======== Exercise materials

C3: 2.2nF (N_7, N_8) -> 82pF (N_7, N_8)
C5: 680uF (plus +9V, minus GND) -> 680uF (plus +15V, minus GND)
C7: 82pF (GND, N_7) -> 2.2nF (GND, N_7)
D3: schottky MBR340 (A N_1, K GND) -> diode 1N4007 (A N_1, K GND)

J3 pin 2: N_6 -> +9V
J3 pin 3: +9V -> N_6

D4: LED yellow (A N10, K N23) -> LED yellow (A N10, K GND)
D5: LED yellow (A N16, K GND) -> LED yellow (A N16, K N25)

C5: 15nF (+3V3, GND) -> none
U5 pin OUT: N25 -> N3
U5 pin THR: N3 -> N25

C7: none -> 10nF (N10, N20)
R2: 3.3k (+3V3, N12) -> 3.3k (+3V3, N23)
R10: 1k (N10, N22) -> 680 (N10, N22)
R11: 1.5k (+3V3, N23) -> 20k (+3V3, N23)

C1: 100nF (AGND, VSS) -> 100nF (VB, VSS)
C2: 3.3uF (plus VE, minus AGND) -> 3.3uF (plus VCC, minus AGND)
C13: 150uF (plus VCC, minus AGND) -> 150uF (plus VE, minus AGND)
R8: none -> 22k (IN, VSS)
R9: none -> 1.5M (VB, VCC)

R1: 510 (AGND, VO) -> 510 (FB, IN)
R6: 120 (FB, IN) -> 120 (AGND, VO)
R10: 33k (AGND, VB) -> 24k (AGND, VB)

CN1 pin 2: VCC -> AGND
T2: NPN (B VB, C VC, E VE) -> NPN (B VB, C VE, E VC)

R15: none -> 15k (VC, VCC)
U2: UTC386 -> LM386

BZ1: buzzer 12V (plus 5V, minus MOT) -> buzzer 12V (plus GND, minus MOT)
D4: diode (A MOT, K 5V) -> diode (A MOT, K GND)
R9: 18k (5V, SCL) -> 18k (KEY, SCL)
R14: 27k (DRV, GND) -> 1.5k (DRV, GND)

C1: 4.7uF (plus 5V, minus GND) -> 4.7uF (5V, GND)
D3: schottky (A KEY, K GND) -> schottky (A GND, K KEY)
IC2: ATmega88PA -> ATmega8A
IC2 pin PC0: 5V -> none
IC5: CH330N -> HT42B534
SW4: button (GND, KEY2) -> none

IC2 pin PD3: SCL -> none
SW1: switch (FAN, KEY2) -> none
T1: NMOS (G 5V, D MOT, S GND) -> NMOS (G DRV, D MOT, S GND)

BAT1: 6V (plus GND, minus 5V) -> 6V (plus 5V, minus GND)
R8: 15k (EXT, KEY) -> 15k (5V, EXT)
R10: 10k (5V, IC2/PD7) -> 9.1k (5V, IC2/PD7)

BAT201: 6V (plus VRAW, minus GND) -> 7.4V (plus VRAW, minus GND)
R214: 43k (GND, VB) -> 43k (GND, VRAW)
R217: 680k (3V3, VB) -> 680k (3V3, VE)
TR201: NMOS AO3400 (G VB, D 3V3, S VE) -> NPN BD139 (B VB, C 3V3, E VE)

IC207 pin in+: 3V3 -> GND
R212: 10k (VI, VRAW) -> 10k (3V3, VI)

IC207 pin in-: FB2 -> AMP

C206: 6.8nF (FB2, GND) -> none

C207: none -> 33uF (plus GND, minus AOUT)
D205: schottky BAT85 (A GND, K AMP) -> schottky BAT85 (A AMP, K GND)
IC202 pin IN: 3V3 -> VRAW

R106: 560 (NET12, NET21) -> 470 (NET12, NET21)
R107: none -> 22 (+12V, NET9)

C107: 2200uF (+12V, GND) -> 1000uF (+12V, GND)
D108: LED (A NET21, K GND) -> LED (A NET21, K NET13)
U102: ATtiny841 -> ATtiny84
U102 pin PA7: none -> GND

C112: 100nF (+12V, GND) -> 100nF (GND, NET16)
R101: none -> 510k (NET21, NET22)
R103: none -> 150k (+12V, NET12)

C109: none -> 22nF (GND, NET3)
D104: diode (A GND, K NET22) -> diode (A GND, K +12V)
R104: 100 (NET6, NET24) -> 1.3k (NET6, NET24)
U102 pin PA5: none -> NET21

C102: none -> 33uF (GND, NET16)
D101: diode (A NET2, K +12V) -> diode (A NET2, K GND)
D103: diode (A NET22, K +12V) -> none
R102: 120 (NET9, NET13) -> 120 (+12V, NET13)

================

# Task
Please give a word-for-word repetition of the lines from the one containing "R107: none -> 22 (+12V, NET9)" through the last line of the data above, including both, and nothing besides.

# Worked solution
R107: none -> 22 (+12V, NET9)

C107: 2200uF (+12V, GND) -> 1000uF (+12V, GND)
D108: LED (A NET21, K GND) -> LED (A NET21, K NET13)
U102: ATtiny841 -> ATtiny84
U102 pin PA7: none -> GND

C112: 100nF (+12V, GND) -> 100nF (GND, NET16)
R101: none -> 510k (NET21, NET22)
R103: none -> 150k (+12V, NET12)

C109: none -> 22nF (GND, NET3)
D104: diode (A GND, K NET22) -> diode (A GND, K +12V)
R104: 100 (NET6, NET24) -> 1.3k (NET6, NET24)
U102 pin PA5: none -> NET21

C102: none -> 33uF (GND, NET16)
D101: diode (A NET2, K +12V) -> diode (A NET2, K GND)
D103: diode (A NET22, K +12V) -> none
R102: 120 (NET9, NET13) -> 120 (+12V, NET13)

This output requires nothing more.